**TASK MATERIAL:**
>>>>>

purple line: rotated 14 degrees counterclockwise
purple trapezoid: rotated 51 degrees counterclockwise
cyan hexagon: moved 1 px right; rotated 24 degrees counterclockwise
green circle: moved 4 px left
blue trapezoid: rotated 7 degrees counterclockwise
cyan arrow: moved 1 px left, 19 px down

<<<<<
>>>>>

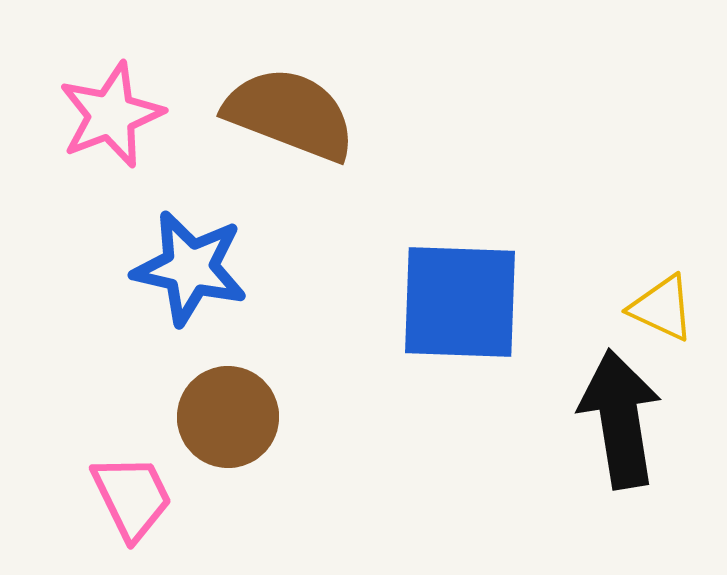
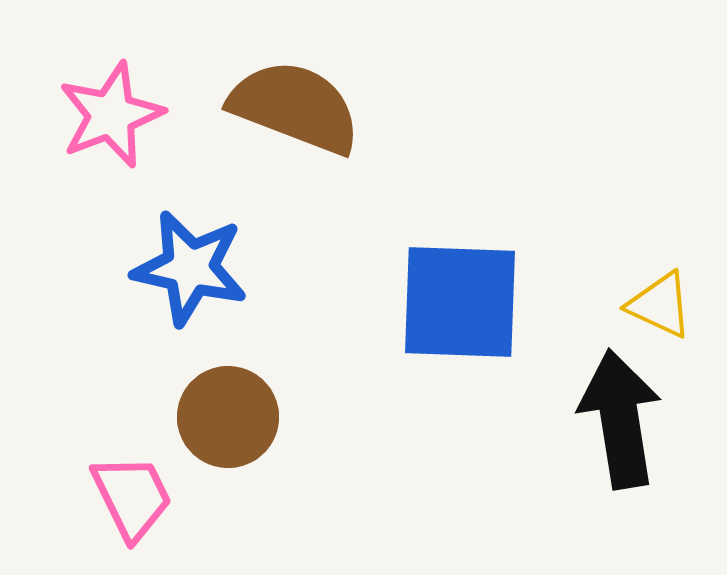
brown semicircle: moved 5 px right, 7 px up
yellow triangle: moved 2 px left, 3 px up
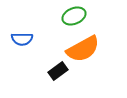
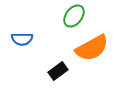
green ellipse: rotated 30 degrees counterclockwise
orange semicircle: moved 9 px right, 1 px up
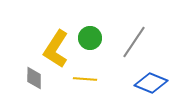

<<<<<

**EXERCISE:**
When you reach the line holding "purple line: rotated" in the records above, begin reproducing exactly, stop after the line holding "cyan arrow: moved 1 px left, 19 px down", and output nothing else.

**ANSWER SPACE:**
purple line: rotated 14 degrees counterclockwise
purple trapezoid: rotated 51 degrees counterclockwise
cyan hexagon: moved 1 px right; rotated 24 degrees counterclockwise
green circle: moved 4 px left
blue trapezoid: rotated 7 degrees counterclockwise
cyan arrow: moved 1 px left, 19 px down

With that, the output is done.